BEGIN MATERIAL SUPPLIED
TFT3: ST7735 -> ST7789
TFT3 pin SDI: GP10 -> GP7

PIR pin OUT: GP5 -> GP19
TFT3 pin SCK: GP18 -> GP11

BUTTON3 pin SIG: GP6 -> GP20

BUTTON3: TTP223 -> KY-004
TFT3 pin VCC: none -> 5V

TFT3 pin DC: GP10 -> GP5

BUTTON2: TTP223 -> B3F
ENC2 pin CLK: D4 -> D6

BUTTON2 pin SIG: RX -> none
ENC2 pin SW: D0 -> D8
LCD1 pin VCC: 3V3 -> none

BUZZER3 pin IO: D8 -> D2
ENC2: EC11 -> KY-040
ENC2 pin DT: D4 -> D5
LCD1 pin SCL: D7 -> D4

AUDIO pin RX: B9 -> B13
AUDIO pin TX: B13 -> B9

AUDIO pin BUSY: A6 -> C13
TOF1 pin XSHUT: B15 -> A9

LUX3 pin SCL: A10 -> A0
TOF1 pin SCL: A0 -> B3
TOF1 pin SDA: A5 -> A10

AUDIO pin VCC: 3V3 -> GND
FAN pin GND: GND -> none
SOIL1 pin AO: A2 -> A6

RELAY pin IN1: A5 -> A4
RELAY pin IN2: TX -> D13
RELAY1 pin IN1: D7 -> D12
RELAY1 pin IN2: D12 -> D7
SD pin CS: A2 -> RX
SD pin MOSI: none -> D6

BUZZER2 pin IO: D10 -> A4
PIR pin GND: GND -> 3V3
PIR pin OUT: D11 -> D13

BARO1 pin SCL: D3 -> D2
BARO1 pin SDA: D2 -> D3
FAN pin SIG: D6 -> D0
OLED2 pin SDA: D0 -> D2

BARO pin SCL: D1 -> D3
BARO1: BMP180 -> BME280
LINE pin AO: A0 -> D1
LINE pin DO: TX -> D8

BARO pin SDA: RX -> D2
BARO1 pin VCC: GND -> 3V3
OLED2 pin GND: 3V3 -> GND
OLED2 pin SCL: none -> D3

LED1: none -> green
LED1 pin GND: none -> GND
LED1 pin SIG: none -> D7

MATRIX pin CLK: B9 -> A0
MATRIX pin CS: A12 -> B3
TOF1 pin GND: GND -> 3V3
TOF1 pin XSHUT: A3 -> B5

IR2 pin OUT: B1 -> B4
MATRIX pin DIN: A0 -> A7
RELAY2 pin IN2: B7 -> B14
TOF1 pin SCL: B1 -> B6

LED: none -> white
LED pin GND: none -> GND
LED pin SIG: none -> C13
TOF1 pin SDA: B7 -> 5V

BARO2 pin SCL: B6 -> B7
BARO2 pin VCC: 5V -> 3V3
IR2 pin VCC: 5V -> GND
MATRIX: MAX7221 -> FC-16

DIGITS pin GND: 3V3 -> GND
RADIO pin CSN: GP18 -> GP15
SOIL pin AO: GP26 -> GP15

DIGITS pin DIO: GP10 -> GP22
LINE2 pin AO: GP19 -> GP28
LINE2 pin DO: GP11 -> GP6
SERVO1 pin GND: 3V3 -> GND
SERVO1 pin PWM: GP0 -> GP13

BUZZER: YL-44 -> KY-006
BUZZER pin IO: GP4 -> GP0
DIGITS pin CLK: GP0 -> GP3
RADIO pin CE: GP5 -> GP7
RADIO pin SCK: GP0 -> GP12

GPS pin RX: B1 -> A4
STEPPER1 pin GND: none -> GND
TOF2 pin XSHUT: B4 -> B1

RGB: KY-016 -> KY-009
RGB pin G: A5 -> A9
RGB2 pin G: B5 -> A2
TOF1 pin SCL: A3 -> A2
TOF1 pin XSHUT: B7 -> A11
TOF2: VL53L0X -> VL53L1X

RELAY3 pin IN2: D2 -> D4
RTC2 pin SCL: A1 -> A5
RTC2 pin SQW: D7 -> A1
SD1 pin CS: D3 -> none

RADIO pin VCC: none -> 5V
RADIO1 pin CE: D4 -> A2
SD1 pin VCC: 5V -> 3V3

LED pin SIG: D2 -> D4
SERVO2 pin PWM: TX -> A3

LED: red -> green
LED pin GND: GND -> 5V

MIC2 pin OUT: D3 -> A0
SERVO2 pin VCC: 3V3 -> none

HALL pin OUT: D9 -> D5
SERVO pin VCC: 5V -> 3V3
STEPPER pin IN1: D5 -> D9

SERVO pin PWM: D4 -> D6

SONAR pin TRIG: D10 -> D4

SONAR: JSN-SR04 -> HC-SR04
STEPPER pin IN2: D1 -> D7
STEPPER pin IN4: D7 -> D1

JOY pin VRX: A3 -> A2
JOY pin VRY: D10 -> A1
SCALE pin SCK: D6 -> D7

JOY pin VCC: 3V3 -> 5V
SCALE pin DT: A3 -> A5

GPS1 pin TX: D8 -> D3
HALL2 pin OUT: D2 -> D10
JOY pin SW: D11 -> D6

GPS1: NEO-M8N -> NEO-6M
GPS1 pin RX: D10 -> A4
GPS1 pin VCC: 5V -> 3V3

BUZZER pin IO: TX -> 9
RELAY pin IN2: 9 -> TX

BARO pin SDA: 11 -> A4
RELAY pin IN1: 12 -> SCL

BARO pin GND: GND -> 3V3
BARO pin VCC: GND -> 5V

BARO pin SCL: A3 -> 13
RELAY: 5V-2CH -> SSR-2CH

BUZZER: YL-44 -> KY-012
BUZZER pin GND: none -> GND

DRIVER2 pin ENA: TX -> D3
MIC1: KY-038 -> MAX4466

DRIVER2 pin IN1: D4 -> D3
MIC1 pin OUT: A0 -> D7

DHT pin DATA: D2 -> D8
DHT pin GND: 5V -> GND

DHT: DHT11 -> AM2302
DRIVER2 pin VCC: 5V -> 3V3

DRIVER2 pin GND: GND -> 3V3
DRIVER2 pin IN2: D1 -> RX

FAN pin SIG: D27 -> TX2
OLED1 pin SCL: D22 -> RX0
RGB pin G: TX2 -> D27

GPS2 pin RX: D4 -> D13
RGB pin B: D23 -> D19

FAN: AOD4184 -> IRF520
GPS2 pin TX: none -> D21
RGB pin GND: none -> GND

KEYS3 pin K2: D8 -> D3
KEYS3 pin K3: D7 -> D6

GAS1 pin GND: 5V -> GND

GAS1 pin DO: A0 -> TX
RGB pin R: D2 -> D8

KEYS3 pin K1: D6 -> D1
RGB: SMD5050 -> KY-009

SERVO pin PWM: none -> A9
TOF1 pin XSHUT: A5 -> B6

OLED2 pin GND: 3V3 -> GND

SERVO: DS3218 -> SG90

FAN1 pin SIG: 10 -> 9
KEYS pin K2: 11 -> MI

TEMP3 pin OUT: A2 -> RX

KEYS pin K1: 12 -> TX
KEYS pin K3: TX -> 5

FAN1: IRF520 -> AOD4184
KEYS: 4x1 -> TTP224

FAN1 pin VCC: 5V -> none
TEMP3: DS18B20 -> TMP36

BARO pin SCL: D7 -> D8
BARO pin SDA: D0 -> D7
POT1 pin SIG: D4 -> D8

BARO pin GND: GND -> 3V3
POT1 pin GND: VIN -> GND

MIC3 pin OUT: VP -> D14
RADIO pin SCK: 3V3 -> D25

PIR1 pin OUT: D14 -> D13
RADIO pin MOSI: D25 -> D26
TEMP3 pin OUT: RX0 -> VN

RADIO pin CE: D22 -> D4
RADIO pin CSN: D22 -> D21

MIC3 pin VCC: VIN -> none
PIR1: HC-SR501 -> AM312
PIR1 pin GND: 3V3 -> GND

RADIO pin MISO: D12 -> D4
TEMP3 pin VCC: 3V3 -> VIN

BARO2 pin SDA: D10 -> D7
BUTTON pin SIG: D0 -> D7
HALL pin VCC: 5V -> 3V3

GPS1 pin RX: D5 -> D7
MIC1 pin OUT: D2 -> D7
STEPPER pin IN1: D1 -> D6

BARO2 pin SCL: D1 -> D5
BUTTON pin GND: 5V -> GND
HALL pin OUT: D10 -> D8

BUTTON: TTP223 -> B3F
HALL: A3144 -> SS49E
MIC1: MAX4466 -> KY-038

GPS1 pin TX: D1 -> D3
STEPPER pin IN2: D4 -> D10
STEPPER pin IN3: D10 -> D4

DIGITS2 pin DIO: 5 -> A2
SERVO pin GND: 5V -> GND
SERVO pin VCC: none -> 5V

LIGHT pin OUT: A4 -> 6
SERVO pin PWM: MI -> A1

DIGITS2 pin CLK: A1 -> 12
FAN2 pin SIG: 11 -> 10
END MATERIAL SUPPLIED
WORK ORDER:
Above are some records; copy exactly the lines from the one with "RELAY3 pin IN2: D2 -> D4" through the one with "STEPPER pin IN4: D7 -> D1", both included, and no others.

RESULT OF THE EXERCISE:
RELAY3 pin IN2: D2 -> D4
RTC2 pin SCL: A1 -> A5
RTC2 pin SQW: D7 -> A1
SD1 pin CS: D3 -> none

RADIO pin VCC: none -> 5V
RADIO1 pin CE: D4 -> A2
SD1 pin VCC: 5V -> 3V3

LED pin SIG: D2 -> D4
SERVO2 pin PWM: TX -> A3

LED: red -> green
LED pin GND: GND -> 5V

MIC2 pin OUT: D3 -> A0
SERVO2 pin VCC: 3V3 -> none

HALL pin OUT: D9 -> D5
SERVO pin VCC: 5V -> 3V3
STEPPER pin IN1: D5 -> D9

SERVO pin PWM: D4 -> D6

SONAR pin TRIG: D10 -> D4

SONAR: JSN-SR04 -> HC-SR04
STEPPER pin IN2: D1 -> D7
STEPPER pin IN4: D7 -> D1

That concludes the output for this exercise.